Problem details
Look for "prize" in the listing below. Gather each line that contains it.

Dataset section

--- START ---

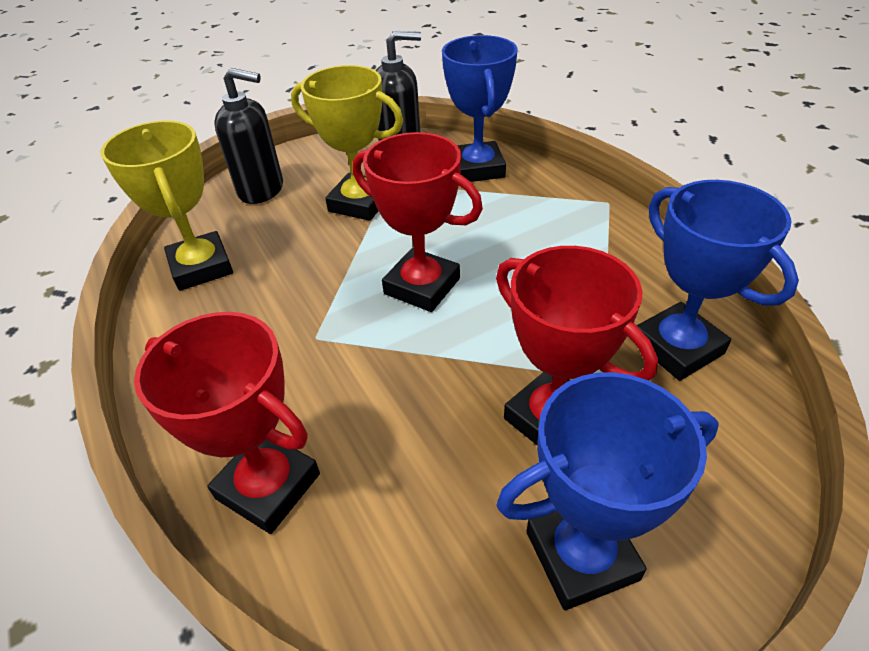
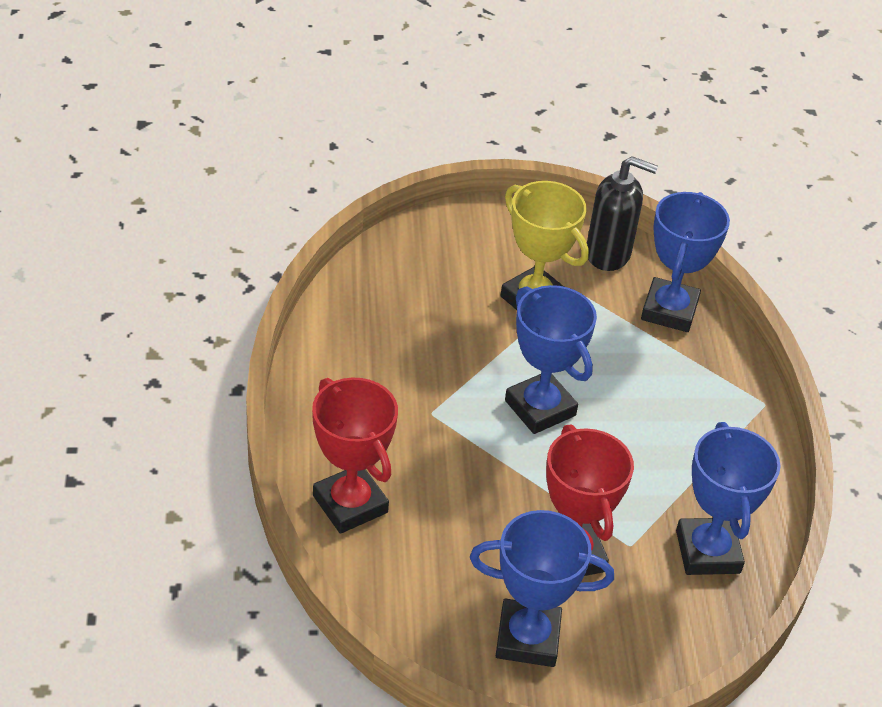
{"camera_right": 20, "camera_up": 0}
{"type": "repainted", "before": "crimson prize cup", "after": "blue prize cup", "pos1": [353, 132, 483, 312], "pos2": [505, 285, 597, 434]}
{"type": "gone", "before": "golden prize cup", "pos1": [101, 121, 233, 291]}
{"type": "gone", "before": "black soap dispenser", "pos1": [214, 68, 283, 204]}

--- END ---

Solution for this exercise
{"type": "repainted", "before": "crimson prize cup", "after": "blue prize cup", "pos1": [353, 132, 483, 312], "pos2": [505, 285, 597, 434]}
{"type": "gone", "before": "golden prize cup", "pos1": [101, 121, 233, 291]}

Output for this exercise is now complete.